------ Material shown

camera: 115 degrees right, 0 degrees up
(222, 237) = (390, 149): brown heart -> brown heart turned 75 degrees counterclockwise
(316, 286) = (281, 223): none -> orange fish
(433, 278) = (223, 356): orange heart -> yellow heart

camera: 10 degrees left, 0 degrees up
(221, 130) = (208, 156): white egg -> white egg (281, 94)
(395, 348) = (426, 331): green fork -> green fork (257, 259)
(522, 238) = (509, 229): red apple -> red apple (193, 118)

------------
------ Material shown

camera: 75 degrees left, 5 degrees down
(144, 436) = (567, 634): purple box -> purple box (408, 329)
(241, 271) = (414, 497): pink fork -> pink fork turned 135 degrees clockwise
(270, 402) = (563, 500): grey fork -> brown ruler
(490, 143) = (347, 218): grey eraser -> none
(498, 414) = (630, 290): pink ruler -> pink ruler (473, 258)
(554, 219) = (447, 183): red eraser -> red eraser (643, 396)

------------
------ Material shown

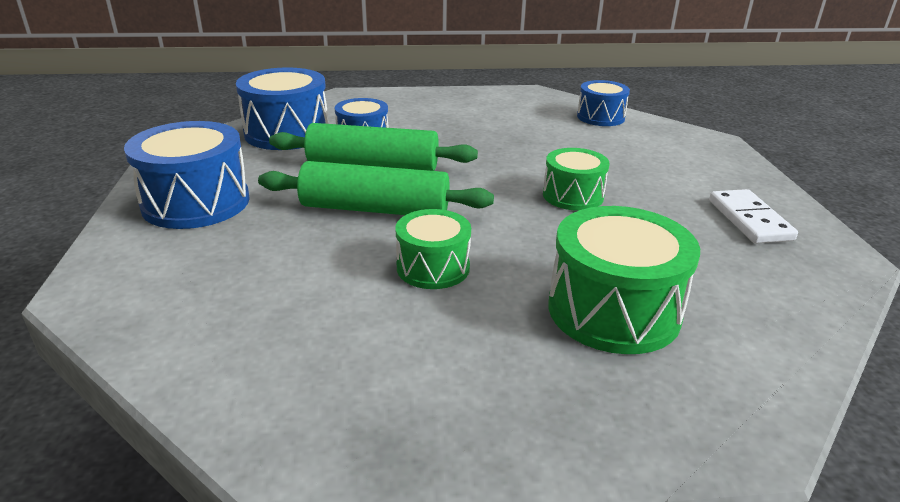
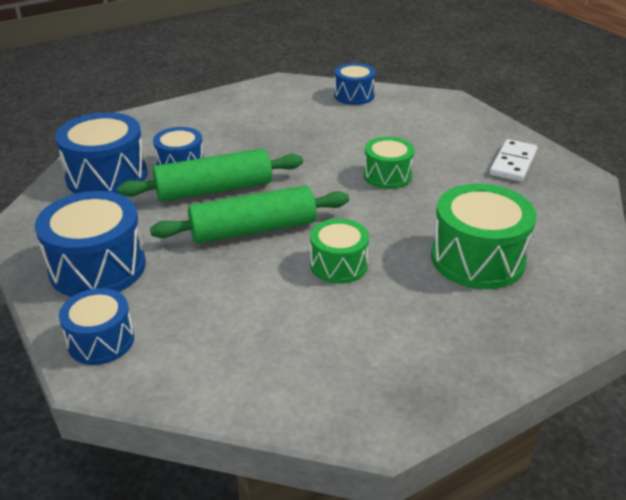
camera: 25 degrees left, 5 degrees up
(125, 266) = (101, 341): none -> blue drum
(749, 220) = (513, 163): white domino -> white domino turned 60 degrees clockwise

------------

# Your assignment
Write out exactly the lines above between the line with "(222, 237) = (390, 149): brown" and the line with "(522, 238) = (509, 229): red", inclusive, and nothing beyond them.

# Expected output
(222, 237) = (390, 149): brown heart -> brown heart turned 75 degrees counterclockwise
(316, 286) = (281, 223): none -> orange fish
(433, 278) = (223, 356): orange heart -> yellow heart

camera: 10 degrees left, 0 degrees up
(221, 130) = (208, 156): white egg -> white egg (281, 94)
(395, 348) = (426, 331): green fork -> green fork (257, 259)
(522, 238) = (509, 229): red apple -> red apple (193, 118)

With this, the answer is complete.